Raw data Block Start
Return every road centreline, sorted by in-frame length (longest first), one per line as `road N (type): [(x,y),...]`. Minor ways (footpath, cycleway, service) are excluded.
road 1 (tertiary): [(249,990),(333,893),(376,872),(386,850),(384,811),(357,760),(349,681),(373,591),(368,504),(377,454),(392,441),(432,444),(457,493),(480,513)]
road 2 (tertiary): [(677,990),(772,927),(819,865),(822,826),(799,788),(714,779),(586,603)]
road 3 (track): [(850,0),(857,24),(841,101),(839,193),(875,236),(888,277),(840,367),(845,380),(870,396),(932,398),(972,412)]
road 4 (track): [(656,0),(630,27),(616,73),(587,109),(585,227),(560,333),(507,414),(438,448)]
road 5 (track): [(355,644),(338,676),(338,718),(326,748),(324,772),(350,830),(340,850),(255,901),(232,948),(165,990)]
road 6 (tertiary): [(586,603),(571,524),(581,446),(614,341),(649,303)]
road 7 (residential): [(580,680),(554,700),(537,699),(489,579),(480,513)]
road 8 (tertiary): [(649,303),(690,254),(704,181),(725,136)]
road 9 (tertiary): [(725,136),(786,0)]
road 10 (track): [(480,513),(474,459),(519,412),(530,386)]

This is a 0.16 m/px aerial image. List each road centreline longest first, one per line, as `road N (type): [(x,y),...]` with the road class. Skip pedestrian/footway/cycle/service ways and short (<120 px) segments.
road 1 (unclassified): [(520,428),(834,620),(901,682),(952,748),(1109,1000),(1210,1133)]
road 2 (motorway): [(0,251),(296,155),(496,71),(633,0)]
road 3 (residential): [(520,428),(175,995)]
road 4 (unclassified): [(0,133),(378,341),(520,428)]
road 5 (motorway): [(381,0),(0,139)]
Raw data Block End
- _Exercise instructions_: Copy out all the records exactly.

- _Answer_:
Return every road centreline, sorted by in-frame length (longest first), one per line as `road N (type): [(x,y),...]`. Minor ways (footpath, cycleway, service) are excluded.
road 1 (tertiary): [(249,990),(333,893),(376,872),(386,850),(384,811),(357,760),(349,681),(373,591),(368,504),(377,454),(392,441),(432,444),(457,493),(480,513)]
road 2 (tertiary): [(677,990),(772,927),(819,865),(822,826),(799,788),(714,779),(586,603)]
road 3 (track): [(850,0),(857,24),(841,101),(839,193),(875,236),(888,277),(840,367),(845,380),(870,396),(932,398),(972,412)]
road 4 (track): [(656,0),(630,27),(616,73),(587,109),(585,227),(560,333),(507,414),(438,448)]
road 5 (track): [(355,644),(338,676),(338,718),(326,748),(324,772),(350,830),(340,850),(255,901),(232,948),(165,990)]
road 6 (tertiary): [(586,603),(571,524),(581,446),(614,341),(649,303)]
road 7 (residential): [(580,680),(554,700),(537,699),(489,579),(480,513)]
road 8 (tertiary): [(649,303),(690,254),(704,181),(725,136)]
road 9 (tertiary): [(725,136),(786,0)]
road 10 (track): [(480,513),(474,459),(519,412),(530,386)]

This is a 0.16 m/px aerial image. List each road centreline longest first, one per line, as `road N (type): [(x,y),...]` with the road class. Skip pedestrian/footway/cycle/service ways and short (<120 px) segments.
road 1 (unclassified): [(520,428),(834,620),(901,682),(952,748),(1109,1000),(1210,1133)]
road 2 (motorway): [(0,251),(296,155),(496,71),(633,0)]
road 3 (residential): [(520,428),(175,995)]
road 4 (unclassified): [(0,133),(378,341),(520,428)]
road 5 (motorway): [(381,0),(0,139)]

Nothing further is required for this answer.